**What you need to do**
Take the lines below from the one with "[(288,123),(288,143),(311,143),(311,123),(288,123)]" through the one with "[(41,169),(39,165),(25,172),(28,177),(41,169)]" and print only them, exactly. Don't print the pictures.

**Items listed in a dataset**
....

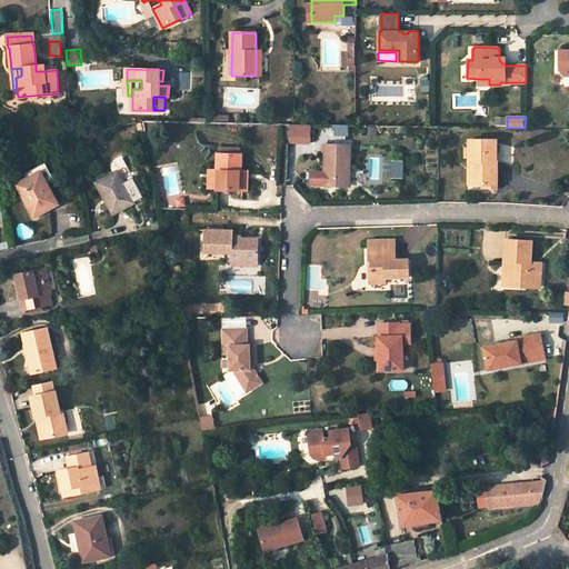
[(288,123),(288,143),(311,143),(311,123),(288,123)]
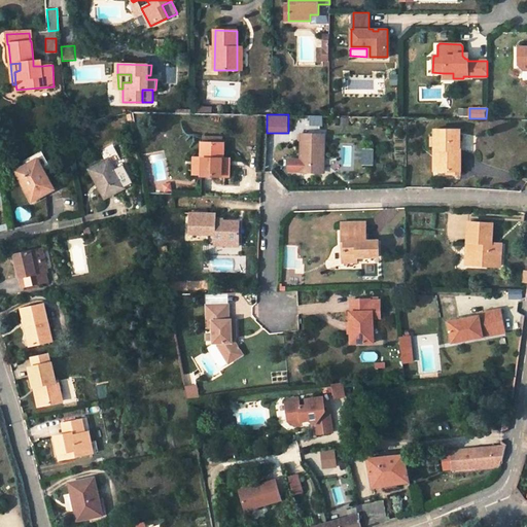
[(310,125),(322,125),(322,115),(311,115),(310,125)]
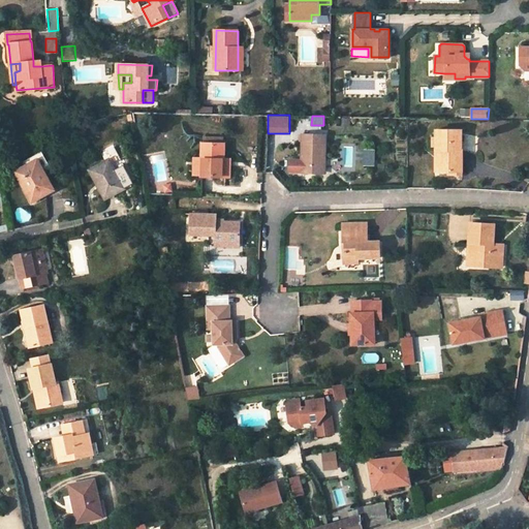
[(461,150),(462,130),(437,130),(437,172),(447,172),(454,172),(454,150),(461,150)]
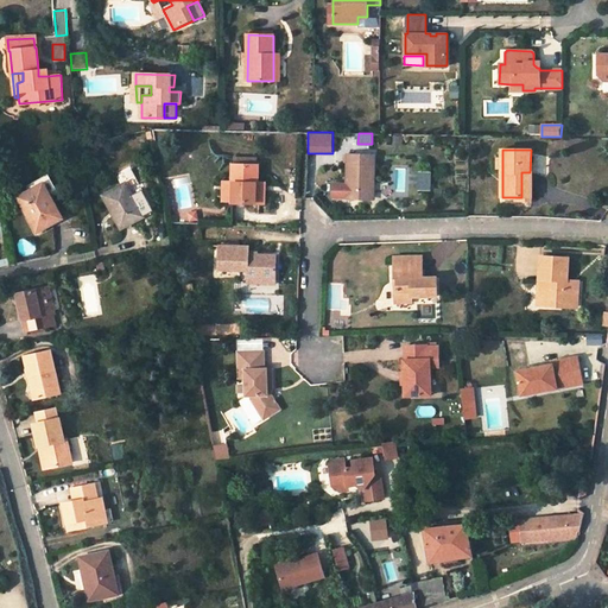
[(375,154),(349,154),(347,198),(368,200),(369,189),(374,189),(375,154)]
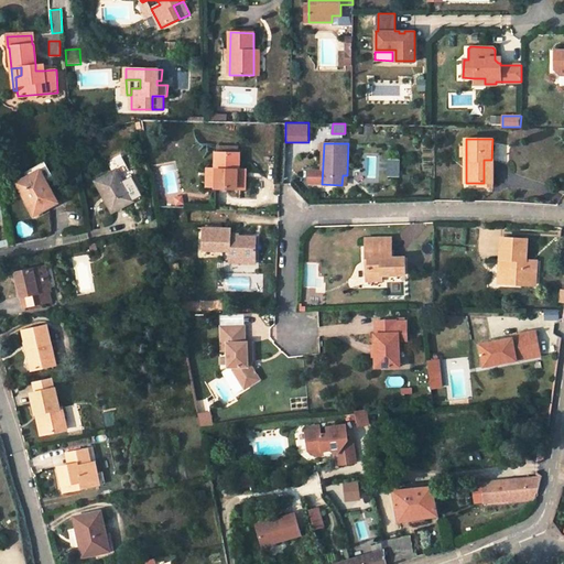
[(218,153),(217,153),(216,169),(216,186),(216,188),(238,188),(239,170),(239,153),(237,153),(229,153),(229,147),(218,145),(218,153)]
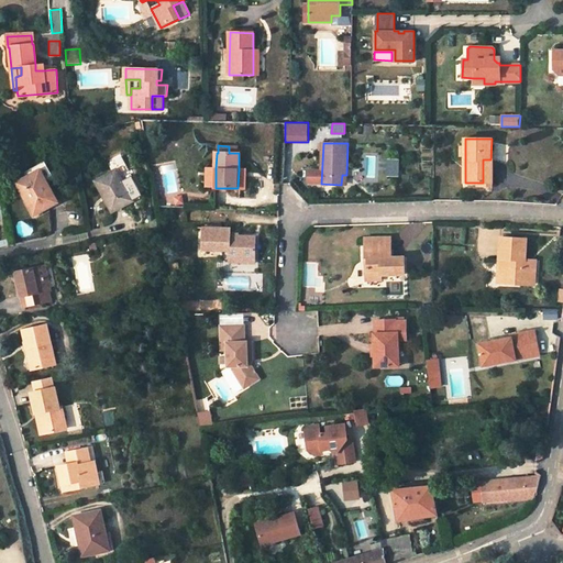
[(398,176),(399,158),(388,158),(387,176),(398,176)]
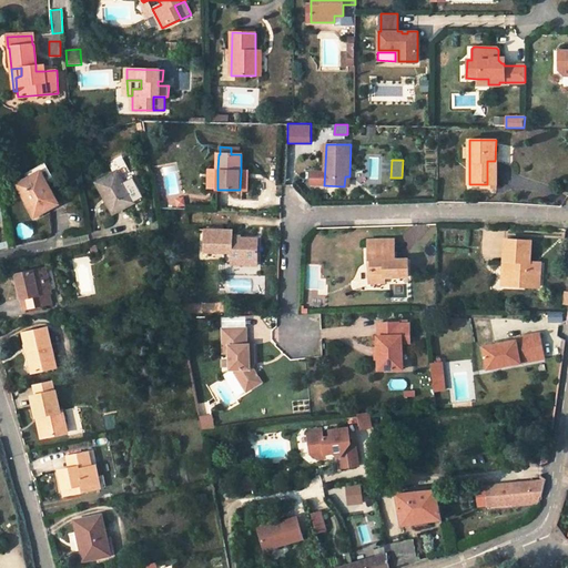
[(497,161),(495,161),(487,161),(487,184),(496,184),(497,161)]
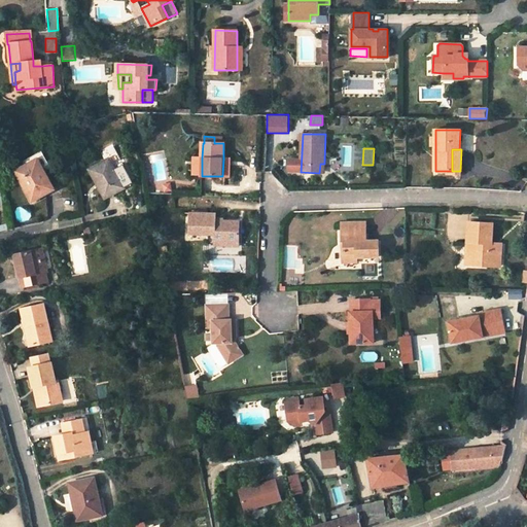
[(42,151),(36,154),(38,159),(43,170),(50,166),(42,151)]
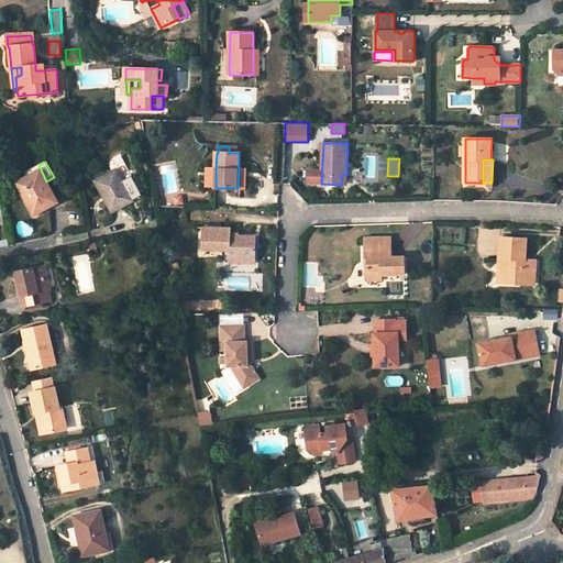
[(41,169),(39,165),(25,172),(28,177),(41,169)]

....

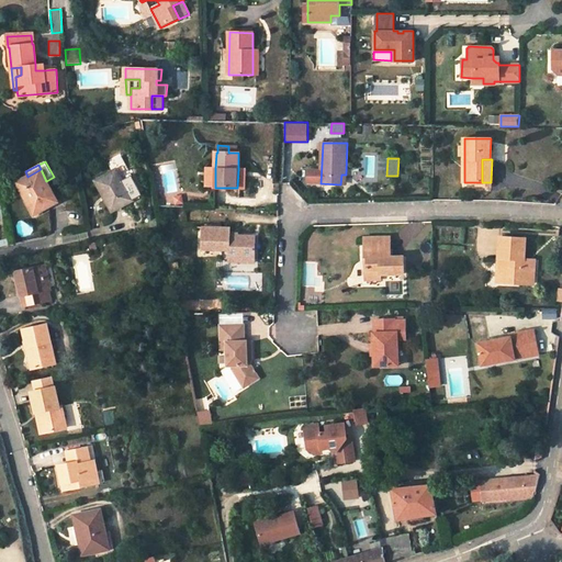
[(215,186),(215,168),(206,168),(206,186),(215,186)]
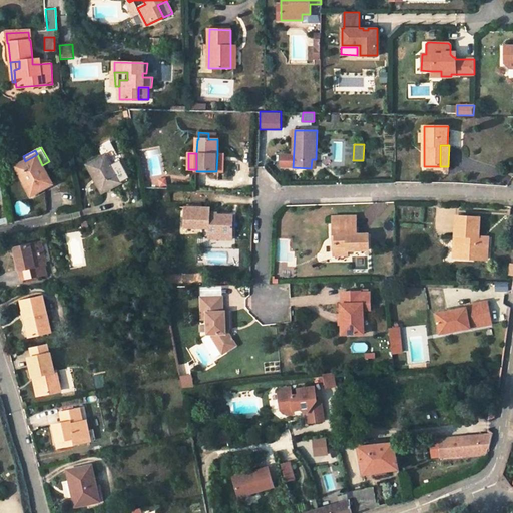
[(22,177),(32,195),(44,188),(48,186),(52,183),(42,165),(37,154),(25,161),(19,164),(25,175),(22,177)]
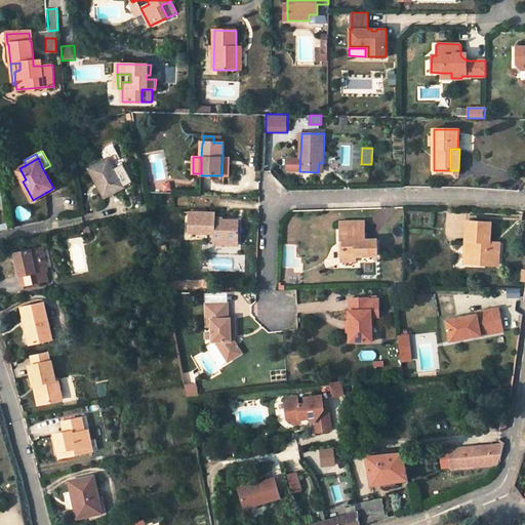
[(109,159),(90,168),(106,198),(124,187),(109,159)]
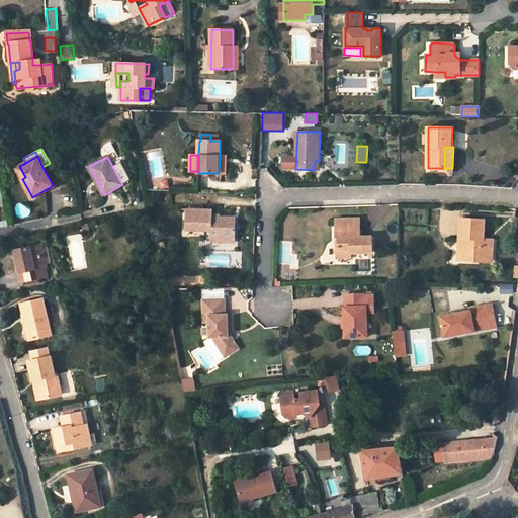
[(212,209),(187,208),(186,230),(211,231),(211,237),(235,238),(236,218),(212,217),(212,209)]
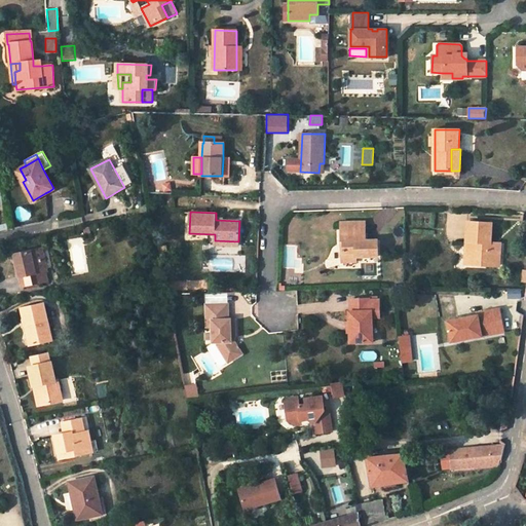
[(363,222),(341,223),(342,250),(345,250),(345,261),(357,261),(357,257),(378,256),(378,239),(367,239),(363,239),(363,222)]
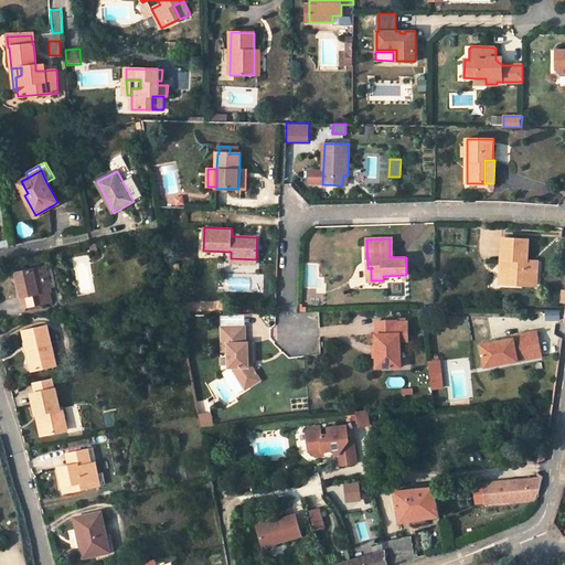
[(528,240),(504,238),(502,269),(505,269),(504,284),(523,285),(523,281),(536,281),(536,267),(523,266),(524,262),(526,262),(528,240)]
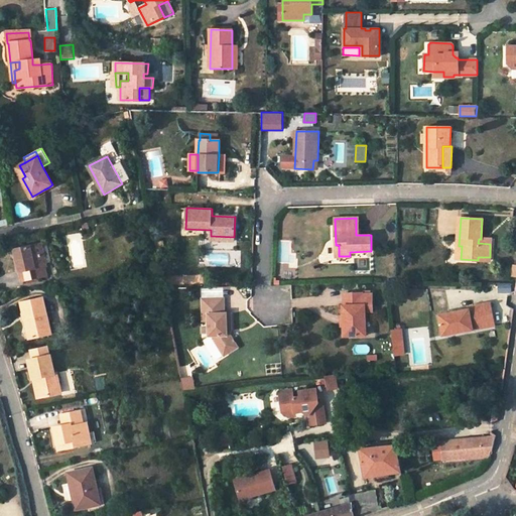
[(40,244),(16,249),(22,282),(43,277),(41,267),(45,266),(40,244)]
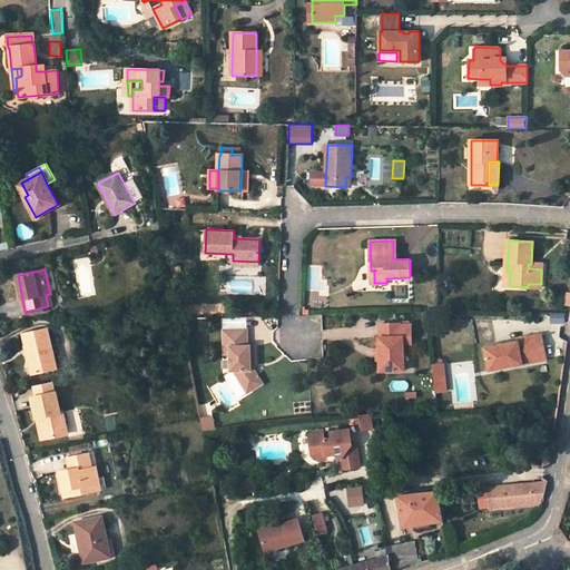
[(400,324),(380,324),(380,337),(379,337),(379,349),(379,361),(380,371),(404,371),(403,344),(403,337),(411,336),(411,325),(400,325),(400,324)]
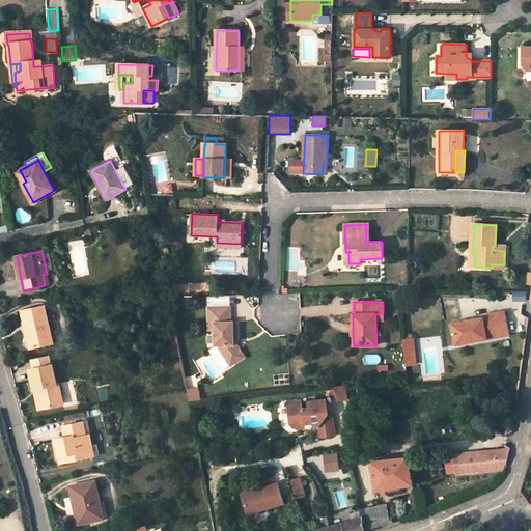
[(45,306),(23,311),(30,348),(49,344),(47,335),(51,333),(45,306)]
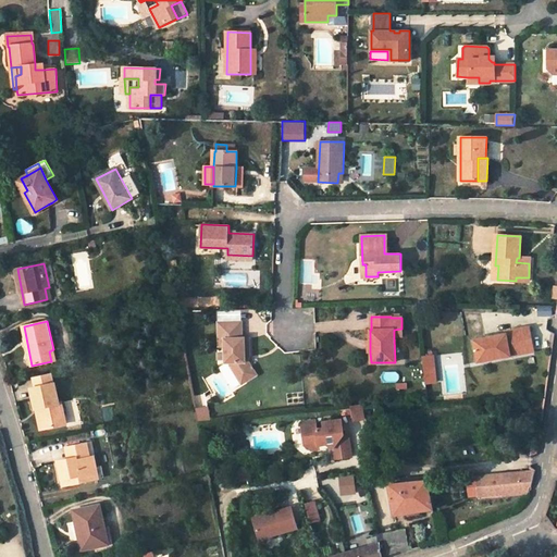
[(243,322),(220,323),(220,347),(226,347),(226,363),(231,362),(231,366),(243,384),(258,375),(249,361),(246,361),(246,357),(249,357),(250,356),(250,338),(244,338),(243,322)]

....

**The answer**
[(288,123),(288,143),(311,143),(311,123),(288,123)]
[(310,125),(322,125),(322,115),(311,115),(310,125)]
[(461,150),(462,130),(437,130),(437,172),(447,172),(454,172),(454,150),(461,150)]
[(375,154),(349,154),(347,198),(368,200),(369,189),(374,189),(375,154)]
[(218,153),(217,153),(216,169),(216,186),(216,188),(238,188),(239,170),(239,153),(237,153),(229,153),(229,147),(218,145),(218,153)]
[(398,176),(399,158),(388,158),(387,176),(398,176)]
[(497,161),(495,161),(487,161),(487,184),(496,184),(497,161)]
[(42,151),(36,154),(38,159),(43,170),(50,166),(42,151)]
[(41,169),(39,165),(25,172),(28,177),(41,169)]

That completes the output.